WORK ITEM: Transcribe the full listing below, word for word, without pictures.

RECORDED INFORMATION:
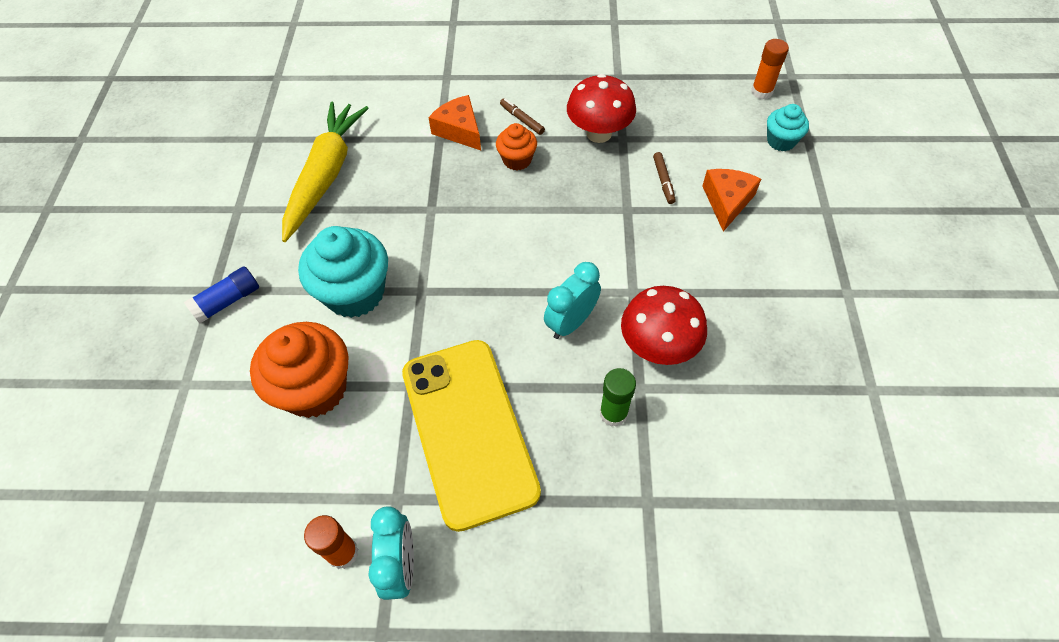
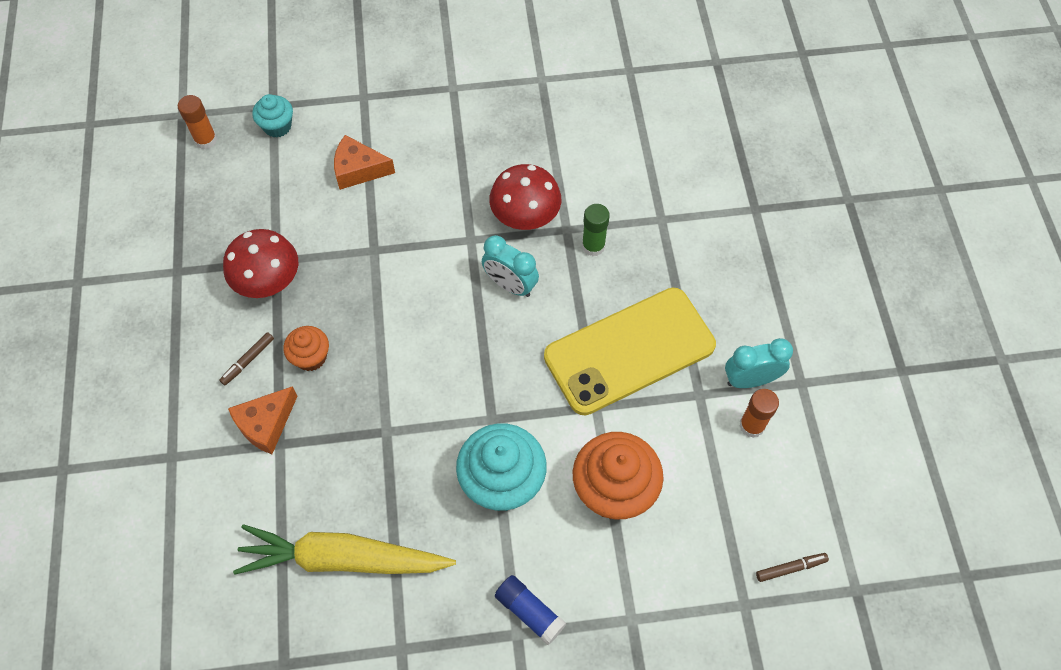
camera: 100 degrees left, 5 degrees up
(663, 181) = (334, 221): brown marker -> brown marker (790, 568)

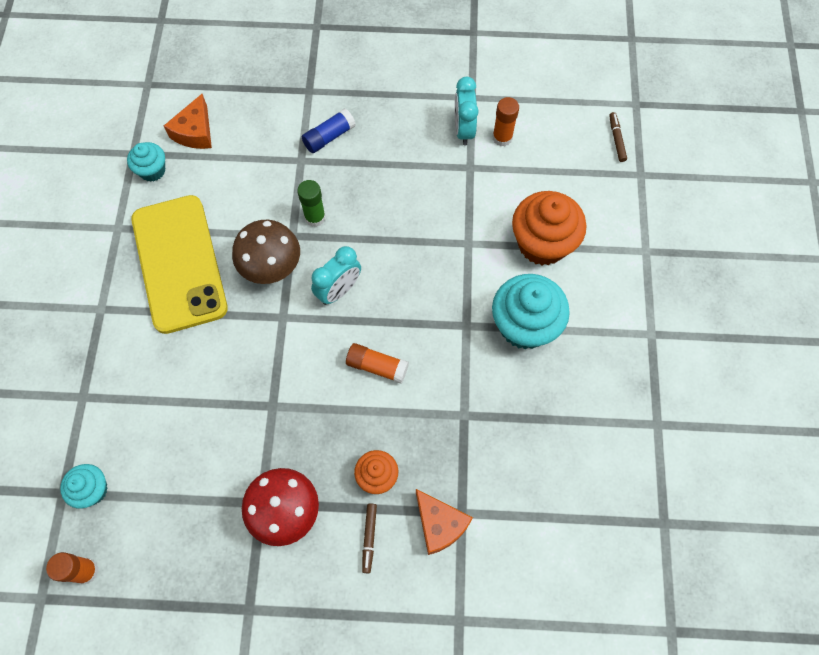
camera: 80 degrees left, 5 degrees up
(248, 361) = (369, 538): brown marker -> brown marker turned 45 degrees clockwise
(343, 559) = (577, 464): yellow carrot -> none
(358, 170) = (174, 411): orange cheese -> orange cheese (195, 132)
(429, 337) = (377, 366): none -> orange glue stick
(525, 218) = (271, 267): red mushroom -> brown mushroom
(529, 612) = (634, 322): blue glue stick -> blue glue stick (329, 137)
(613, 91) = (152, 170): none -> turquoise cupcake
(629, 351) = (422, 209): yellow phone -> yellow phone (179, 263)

WRITTEN ANSWER:
camera: 100 degrees left, 5 degrees up
(663, 181) = (334, 221): brown marker -> brown marker (790, 568)

camera: 80 degrees left, 5 degrees up
(248, 361) = (369, 538): brown marker -> brown marker turned 45 degrees clockwise
(343, 559) = (577, 464): yellow carrot -> none
(358, 170) = (174, 411): orange cheese -> orange cheese (195, 132)
(429, 337) = (377, 366): none -> orange glue stick
(525, 218) = (271, 267): red mushroom -> brown mushroom
(529, 612) = (634, 322): blue glue stick -> blue glue stick (329, 137)
(613, 91) = (152, 170): none -> turquoise cupcake
(629, 351) = (422, 209): yellow phone -> yellow phone (179, 263)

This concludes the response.